Task: From the listing below, please restate exactly the lines beginning at the one with "black arrow: (563, 72)" and ending at the one with "pink semicircle: (120, 154)", both included, and skip the pictures.

Material for the task:
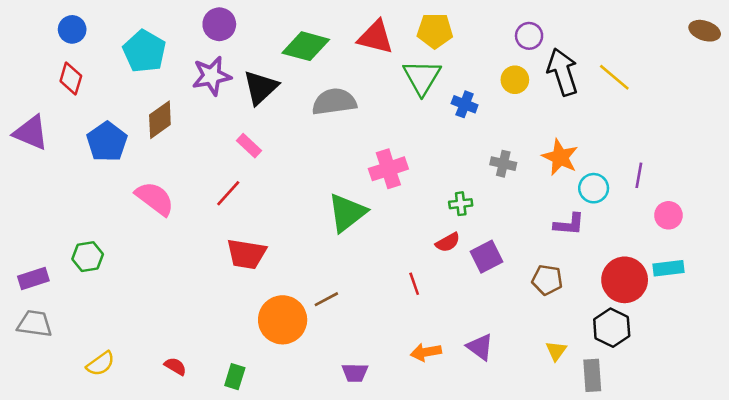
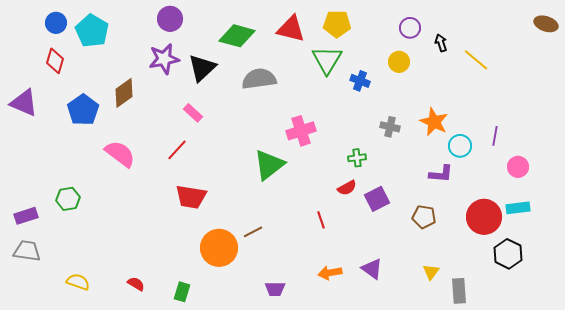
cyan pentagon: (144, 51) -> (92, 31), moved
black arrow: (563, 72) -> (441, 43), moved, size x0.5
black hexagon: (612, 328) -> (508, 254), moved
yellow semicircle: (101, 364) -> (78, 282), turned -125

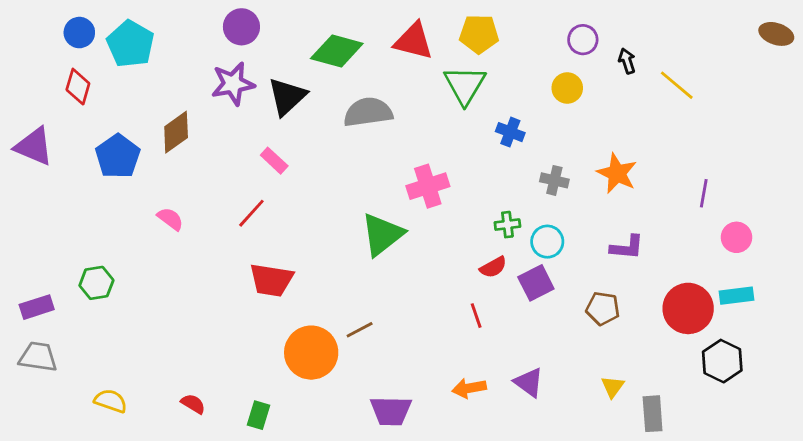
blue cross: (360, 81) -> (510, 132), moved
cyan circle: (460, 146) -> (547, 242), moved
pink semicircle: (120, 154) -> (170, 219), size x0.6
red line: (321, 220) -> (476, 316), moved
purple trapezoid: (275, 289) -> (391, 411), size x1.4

==

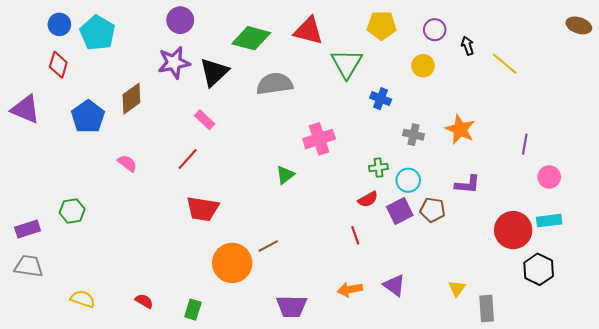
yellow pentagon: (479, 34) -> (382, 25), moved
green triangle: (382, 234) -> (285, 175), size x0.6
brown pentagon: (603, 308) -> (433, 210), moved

Completed task:
black arrow: (563, 72) -> (441, 43), moved, size x0.5
black hexagon: (612, 328) -> (508, 254), moved
yellow semicircle: (101, 364) -> (78, 282), turned -125

blue cross: (360, 81) -> (510, 132), moved
cyan circle: (460, 146) -> (547, 242), moved
pink semicircle: (120, 154) -> (170, 219), size x0.6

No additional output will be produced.